■ **Given data**:
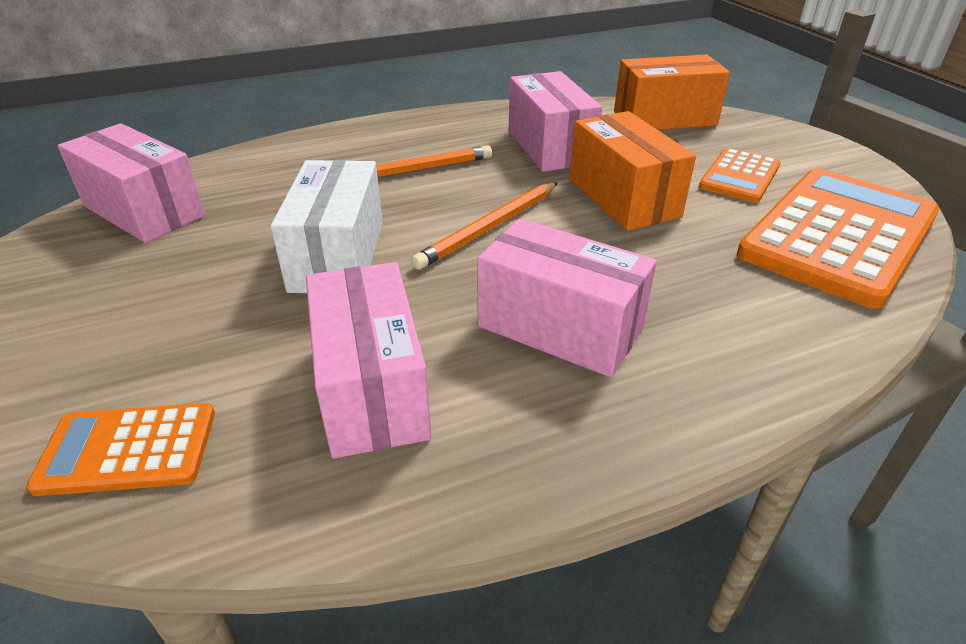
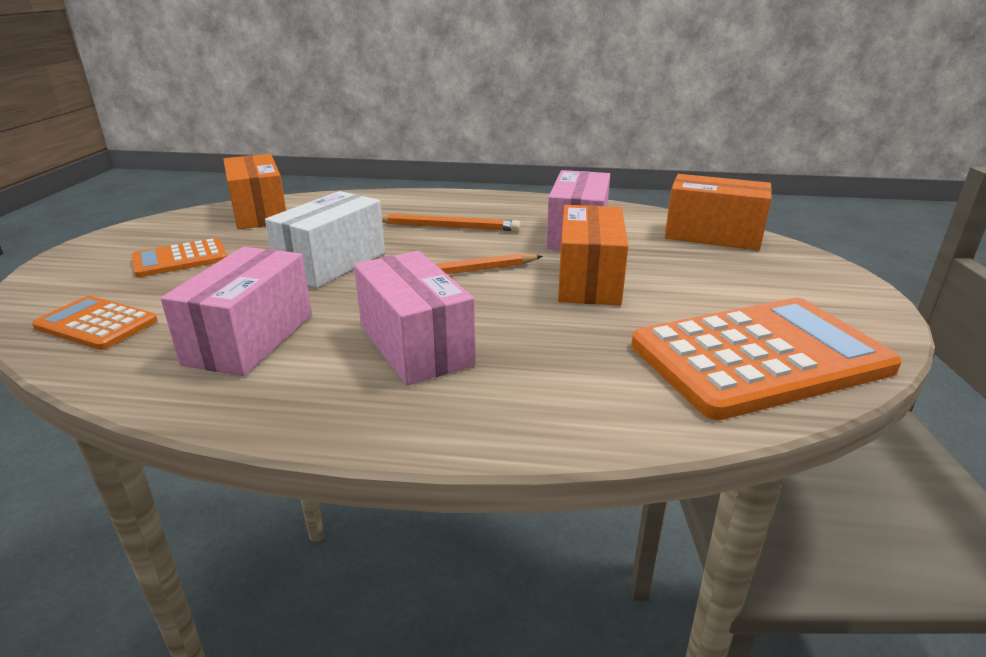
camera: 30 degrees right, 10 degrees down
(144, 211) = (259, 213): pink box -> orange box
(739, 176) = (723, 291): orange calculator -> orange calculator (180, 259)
...
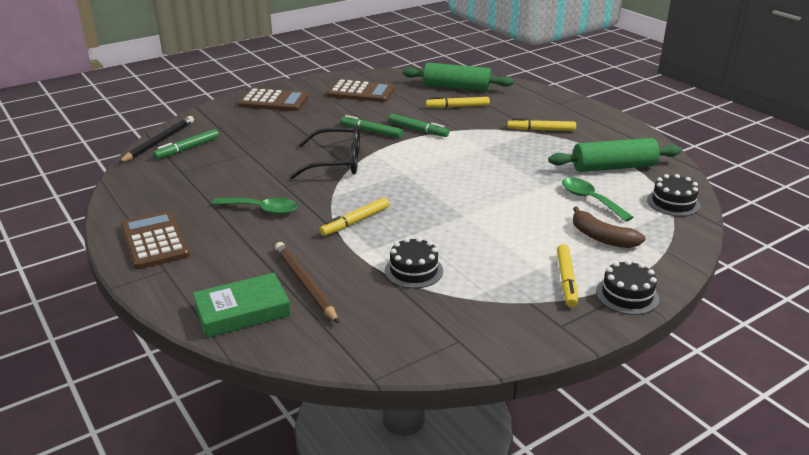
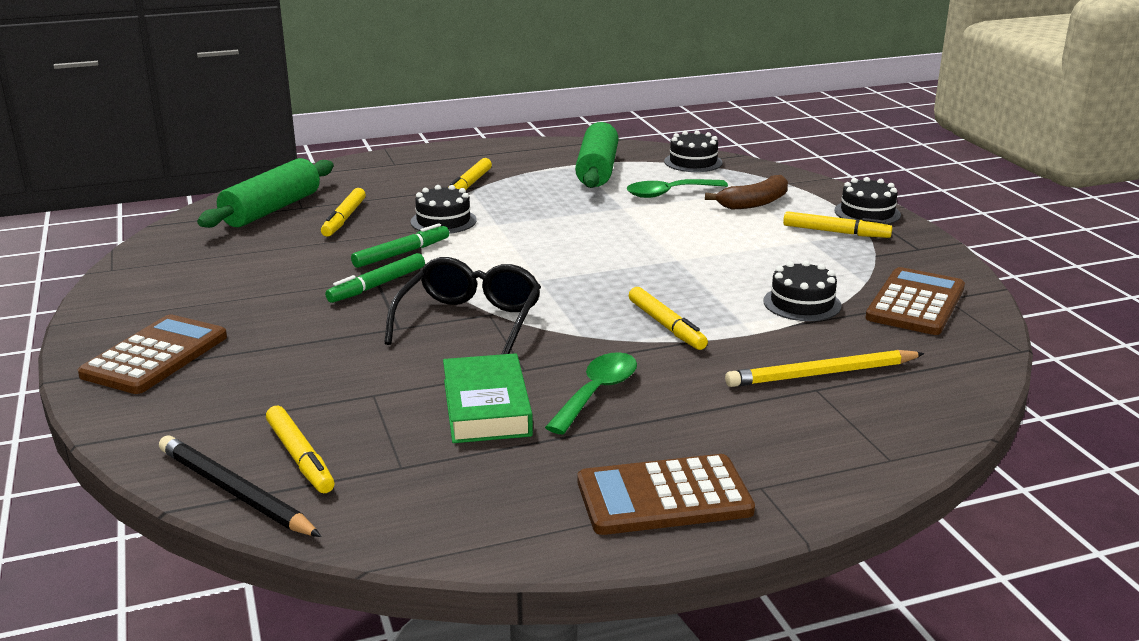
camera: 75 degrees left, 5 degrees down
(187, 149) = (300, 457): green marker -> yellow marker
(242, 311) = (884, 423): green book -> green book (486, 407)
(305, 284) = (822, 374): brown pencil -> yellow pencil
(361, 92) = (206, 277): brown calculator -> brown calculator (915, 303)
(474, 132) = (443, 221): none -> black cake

■ **Exercise aim**: Produce only the lines from the line containing "camera: 75 degrees left, 5 degrees down" through the line containing "(474, 132) = (443, 221): none -> black cake", inclusive of both, exactly as they stand in the entries above.

■ **Solution**:
camera: 75 degrees left, 5 degrees down
(187, 149) = (300, 457): green marker -> yellow marker
(242, 311) = (884, 423): green book -> green book (486, 407)
(305, 284) = (822, 374): brown pencil -> yellow pencil
(361, 92) = (206, 277): brown calculator -> brown calculator (915, 303)
(474, 132) = (443, 221): none -> black cake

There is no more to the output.